▸ **SHORT EXERCISE**
Reproduce everything from the line containing "Locate which parrot" down to the line containing "What do you", substituting "black furry dog" for every occurrence of "black fur dog" and leaving all else unchanged. Omit the pictures.
.....
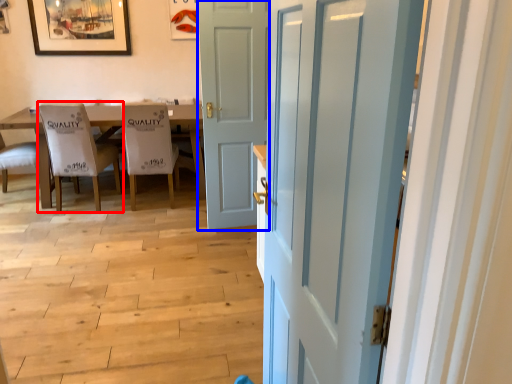
Question: Which object is further to the camera taking this photo, chair (highlighted by a red box) or door (highlighted by a blue box)?

Choices:
 (A) chair
 (B) door

Answer: (A)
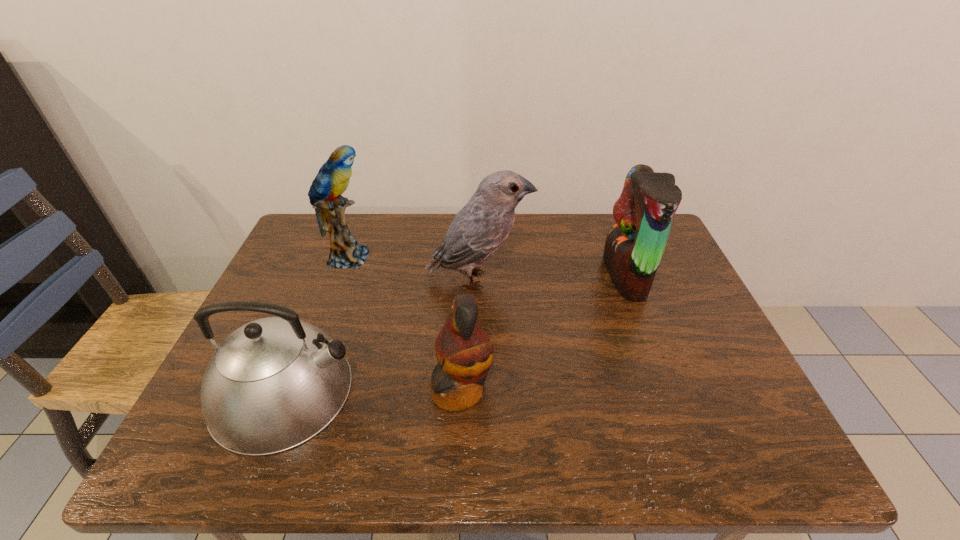
Find the location of `vacant space at the right edge`. vacant space at the right edge is located at coordinates (728, 414).

Locate an element on the screen. This screenshot has height=540, width=960. free space at the near right corner is located at coordinates (735, 433).

This screenshot has height=540, width=960. I want to click on vacant area between the leftmost parrot and the rightmost parrot, so tap(487, 266).

Where is `free area in between the kettle and the leftmost parrot`? Image resolution: width=960 pixels, height=540 pixels. free area in between the kettle and the leftmost parrot is located at coordinates (317, 324).

Locate an element on the screen. This screenshot has height=540, width=960. free space between the kettle and the nearest parrot is located at coordinates (373, 390).

Find the location of `free space between the nearest parrot and the leftmost parrot`. free space between the nearest parrot and the leftmost parrot is located at coordinates (404, 323).

Locate an element on the screen. The height and width of the screenshot is (540, 960). free point between the leftmost parrot and the rightmost parrot is located at coordinates click(487, 266).

Identify the location of object that stands as the second closest to the rightmost parrot. (464, 351).

Identify the location of object that stands as the third closest to the kettle. The width and height of the screenshot is (960, 540). (332, 180).

Locate which parrot ranks third in proximity to the leftmost parrot. Please provide its 2D coordinates. Your answer should be formatted as a tuple, i.e. [(x, y)], where the tuple contains the x and y coordinates of a point satisfying the conditions above.

[(634, 247)]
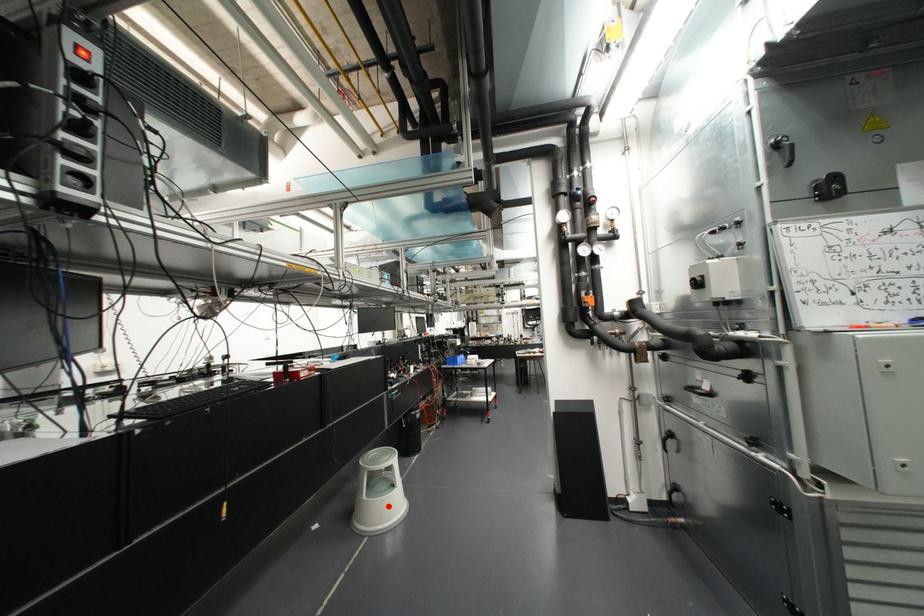
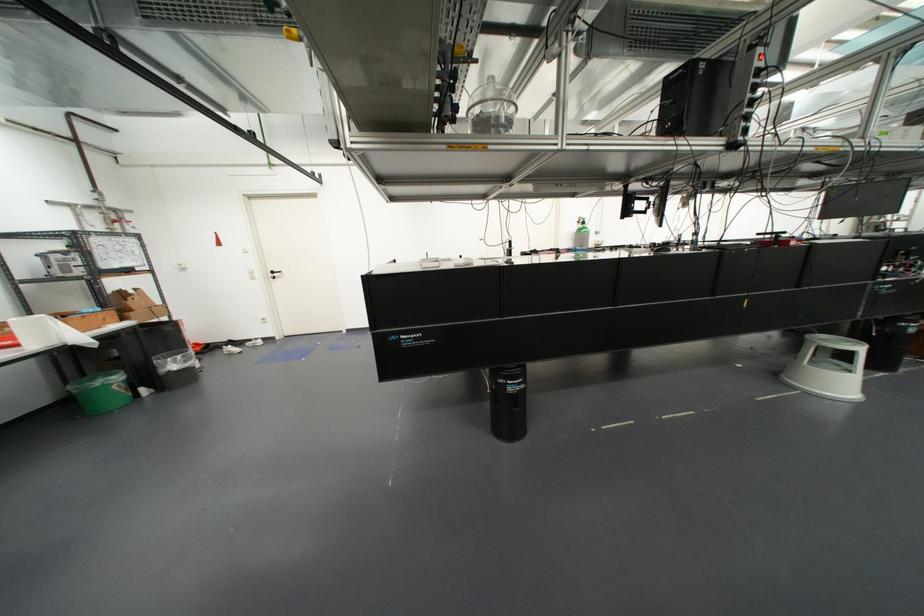
Where in the second image is the point corresponding to the highlighted location from the first image?

(834, 384)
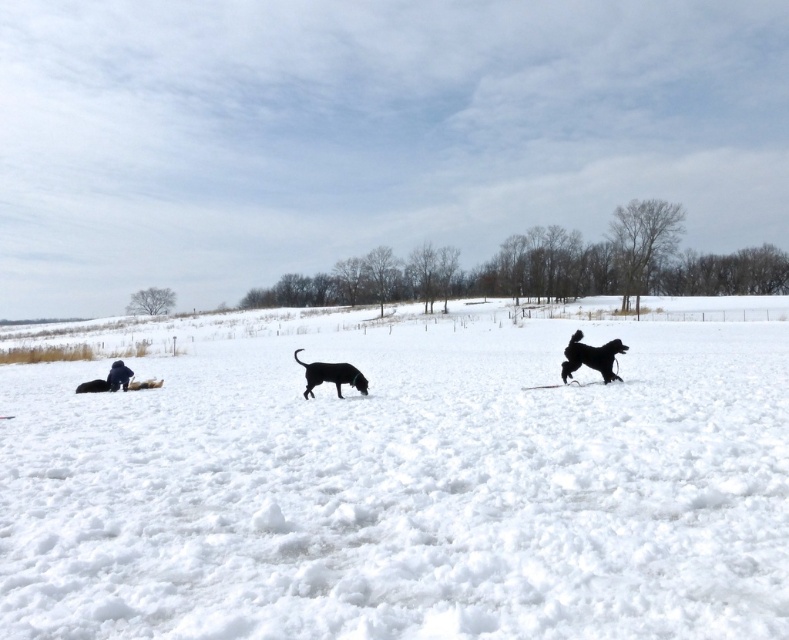
Is point (601, 372) positioned behind point (361, 394)?

That is True.

Who is higher up, black fur dog at right or black matte dog at center?

black fur dog at right is above.

Does point (593, 358) lie in front of point (350, 364)?

No, (593, 358) is further to viewer.

Where is `black fur dog at right`? Image resolution: width=789 pixels, height=640 pixels. black fur dog at right is located at coordinates (589, 356).

Which is more to the right, white fluffy snow at center or black matte dog at center?

white fluffy snow at center is more to the right.

Find the location of `white fluffy snow at center`. white fluffy snow at center is located at coordinates (404, 481).

Does white fluffy snow at center have a lesser height compared to black fur dog at right?

Incorrect, white fluffy snow at center's height does not fall short of black fur dog at right's.

Who is more distant from viewer, (352, 502) or (595, 362)?

The point (595, 362) is behind.

What do you see at coordinates (404, 481) in the screenshot? Image resolution: width=789 pixels, height=640 pixels. I see `white fluffy snow at center` at bounding box center [404, 481].

The height and width of the screenshot is (640, 789). I want to click on white fluffy snow at center, so click(x=404, y=481).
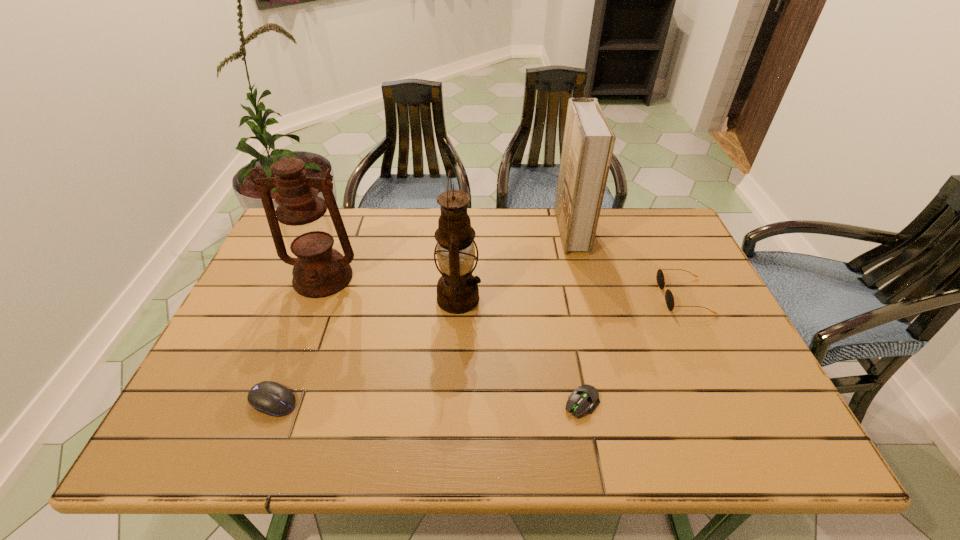
Identify the location of oil lamp that is at the left edge. point(319,271).

Image resolution: width=960 pixels, height=540 pixels. What are the coordinates of `computer mouse located at the left edge` in the screenshot? It's located at (271, 398).

Image resolution: width=960 pixels, height=540 pixels. Find the location of `object at the right edge`. object at the right edge is located at coordinates (669, 297).

This screenshot has width=960, height=540. What are the coordinates of `object located at the near left corner` in the screenshot? It's located at (271, 398).

I want to click on blank space at the far edge of the desktop, so click(x=495, y=213).

Locate an element on the screen. This screenshot has height=540, width=960. free region at the near edge is located at coordinates (461, 433).

In the image, there is a desktop. Where is `free space at the left edge`? The image size is (960, 540). free space at the left edge is located at coordinates click(x=278, y=264).

This screenshot has width=960, height=540. In order to click on vacant space at the right edge of the desktop in this screenshot , I will do `click(709, 301)`.

Identify the location of free space at the near left corner of the desktop. (213, 437).

What are the coordinates of `blank space at the near right corner of the desktop` in the screenshot? It's located at (744, 415).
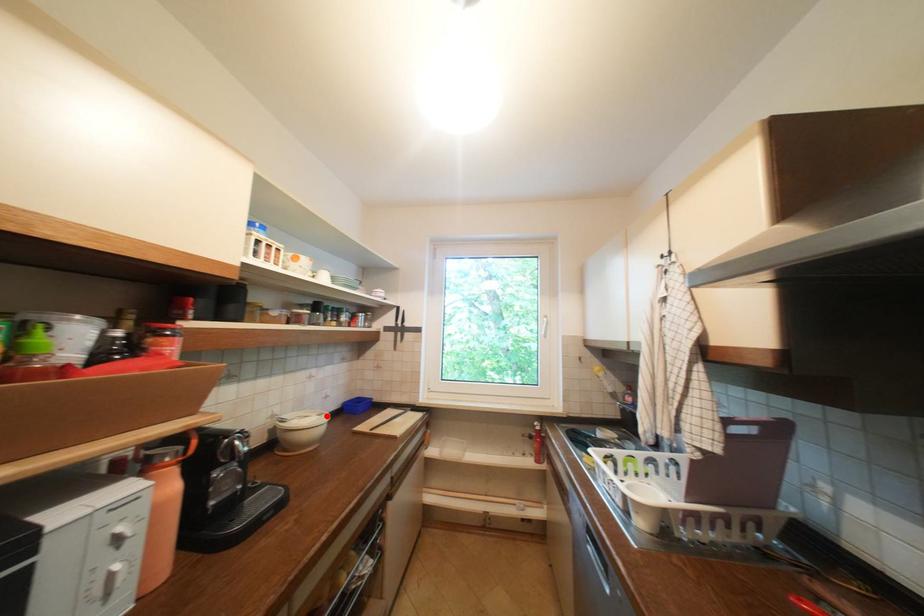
.....
▸ **THE RESULT**
Locate which parrot ranks third in proximity to the leftmost parrot. Please provide its 2D coordinates. Your answer should be formatted as a tuple, i.e. [(x, y)], where the tuple contains the x and y coordinates of a point satisfying the conditions above.

[(634, 247)]
Where in the second image is the point corresponding to the highlighted location from the first image?

(834, 384)
Is point (601, 372) positioned behind point (361, 394)?

That is True.

Who is higher up, black furry dog at right or black matte dog at center?

black furry dog at right is above.

Does point (593, 358) lie in front of point (350, 364)?

No, (593, 358) is further to viewer.

Where is `black furry dog at right`? Image resolution: width=789 pixels, height=640 pixels. black furry dog at right is located at coordinates (589, 356).

Which is more to the right, white fluffy snow at center or black matte dog at center?

white fluffy snow at center is more to the right.

Find the location of `white fluffy snow at center`. white fluffy snow at center is located at coordinates (404, 481).

Does white fluffy snow at center have a lesser height compared to black furry dog at right?

Incorrect, white fluffy snow at center's height does not fall short of black furry dog at right's.

Who is more distant from viewer, (352, 502) or (595, 362)?

The point (595, 362) is behind.

What do you see at coordinates (404, 481) in the screenshot? Image resolution: width=789 pixels, height=640 pixels. I see `white fluffy snow at center` at bounding box center [404, 481].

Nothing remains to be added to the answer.